START Record extracts

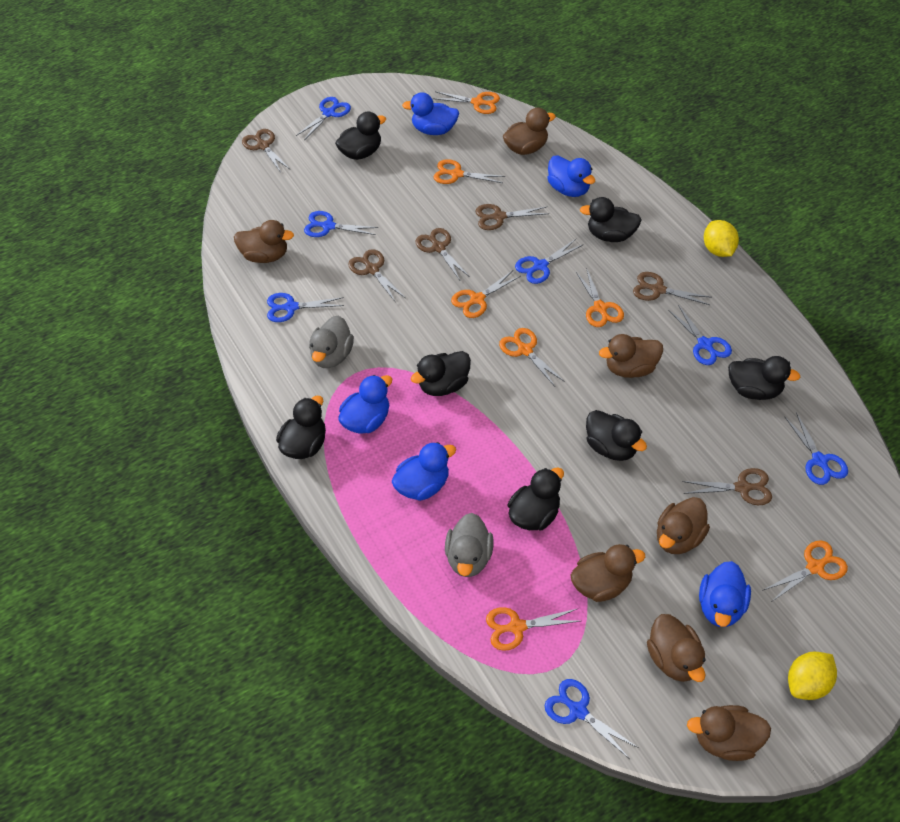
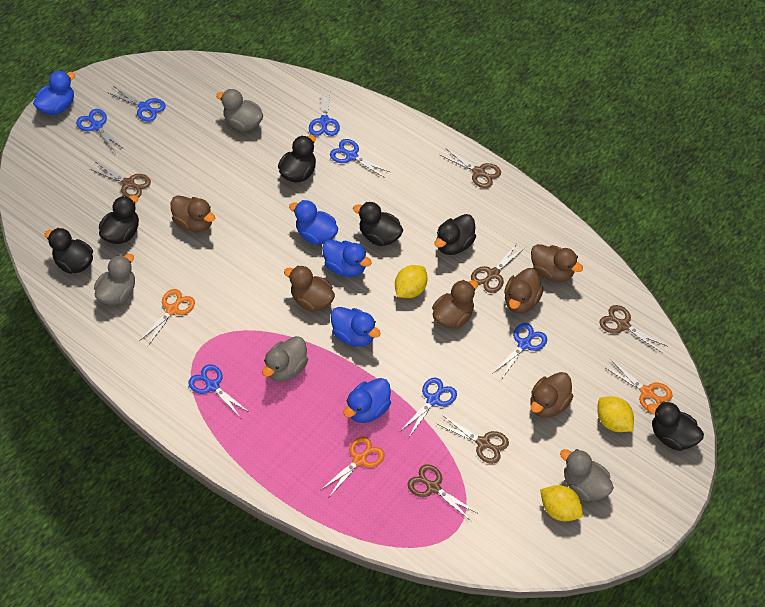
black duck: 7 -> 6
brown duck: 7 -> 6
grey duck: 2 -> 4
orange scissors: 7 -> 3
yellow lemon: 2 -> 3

END Record extracts

### Problem to work on
The expected answer is a copy of each line above containing "duck".

### Problem solution
black duck: 7 -> 6
brown duck: 7 -> 6
grey duck: 2 -> 4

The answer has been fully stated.